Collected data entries
* * *

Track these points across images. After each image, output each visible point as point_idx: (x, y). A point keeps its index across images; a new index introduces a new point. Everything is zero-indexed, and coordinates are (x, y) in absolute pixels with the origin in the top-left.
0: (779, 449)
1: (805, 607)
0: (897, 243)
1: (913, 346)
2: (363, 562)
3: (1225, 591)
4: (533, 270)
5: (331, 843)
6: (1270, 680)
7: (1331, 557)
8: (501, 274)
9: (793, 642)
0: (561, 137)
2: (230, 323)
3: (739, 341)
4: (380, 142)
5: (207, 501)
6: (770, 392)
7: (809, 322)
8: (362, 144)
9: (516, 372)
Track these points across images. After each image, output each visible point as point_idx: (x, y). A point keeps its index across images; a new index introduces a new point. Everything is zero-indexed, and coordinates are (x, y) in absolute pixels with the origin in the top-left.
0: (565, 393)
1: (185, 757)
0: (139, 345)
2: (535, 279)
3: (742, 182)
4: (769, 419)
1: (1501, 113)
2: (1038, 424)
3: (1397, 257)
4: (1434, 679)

* * *

[INSTRUCTIONS TO FOLLOW]:
Repeat all the rows above, switching "absolute pixels" to "raw pixels" and changing nothing else.

[EXERCISE SOLUTION]:
Track these points across images. After each image, output each visible point as point_idx: (x, y). A point keeps its index across images; a new index introduces a new point. Everything is zero-indexed, and coordinates are (x, y) in raw pixels with the origin in the top-left.
0: (779, 449)
1: (805, 607)
0: (897, 243)
1: (913, 346)
2: (363, 562)
3: (1225, 591)
4: (533, 270)
5: (331, 843)
6: (1270, 680)
7: (1331, 557)
8: (501, 274)
9: (793, 642)
0: (561, 137)
2: (230, 323)
3: (739, 341)
4: (380, 142)
5: (207, 501)
6: (770, 392)
7: (809, 322)
8: (362, 144)
9: (516, 372)
Track these points across images. After each image, output each visible point as point_idx: (x, y). A point keeps its index across images; a new index introduces a new point. Everything is zero-indexed, and coordinates are (x, y) in raw pixels with the origin in the top-left.
0: (565, 393)
1: (185, 757)
0: (139, 345)
2: (535, 279)
3: (742, 182)
4: (769, 419)
1: (1501, 113)
2: (1038, 424)
3: (1397, 257)
4: (1434, 679)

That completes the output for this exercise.